## WHAT NEEDS TO BE DONE
Your answer should be one number: how many lines below have the word "grey".
======== MATERIAL TO PROCESS
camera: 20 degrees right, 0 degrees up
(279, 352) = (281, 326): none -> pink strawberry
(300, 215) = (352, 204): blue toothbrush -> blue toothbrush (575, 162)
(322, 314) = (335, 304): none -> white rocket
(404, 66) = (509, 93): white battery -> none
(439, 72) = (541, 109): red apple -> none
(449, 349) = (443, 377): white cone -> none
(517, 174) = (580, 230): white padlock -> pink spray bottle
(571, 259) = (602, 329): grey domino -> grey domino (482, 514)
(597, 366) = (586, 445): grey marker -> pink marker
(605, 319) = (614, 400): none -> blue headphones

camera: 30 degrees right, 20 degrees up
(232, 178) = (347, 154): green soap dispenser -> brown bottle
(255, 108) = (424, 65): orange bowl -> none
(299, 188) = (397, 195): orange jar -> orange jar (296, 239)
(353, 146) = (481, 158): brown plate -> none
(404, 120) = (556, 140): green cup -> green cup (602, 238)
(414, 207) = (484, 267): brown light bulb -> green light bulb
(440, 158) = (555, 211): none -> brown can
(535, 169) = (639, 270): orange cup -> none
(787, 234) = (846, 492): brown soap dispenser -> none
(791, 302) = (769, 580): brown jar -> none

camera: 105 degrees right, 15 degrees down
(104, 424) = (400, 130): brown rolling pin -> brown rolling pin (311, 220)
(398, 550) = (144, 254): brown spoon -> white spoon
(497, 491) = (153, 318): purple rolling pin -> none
================
## RESPONSE TO THIS EXERCISE
2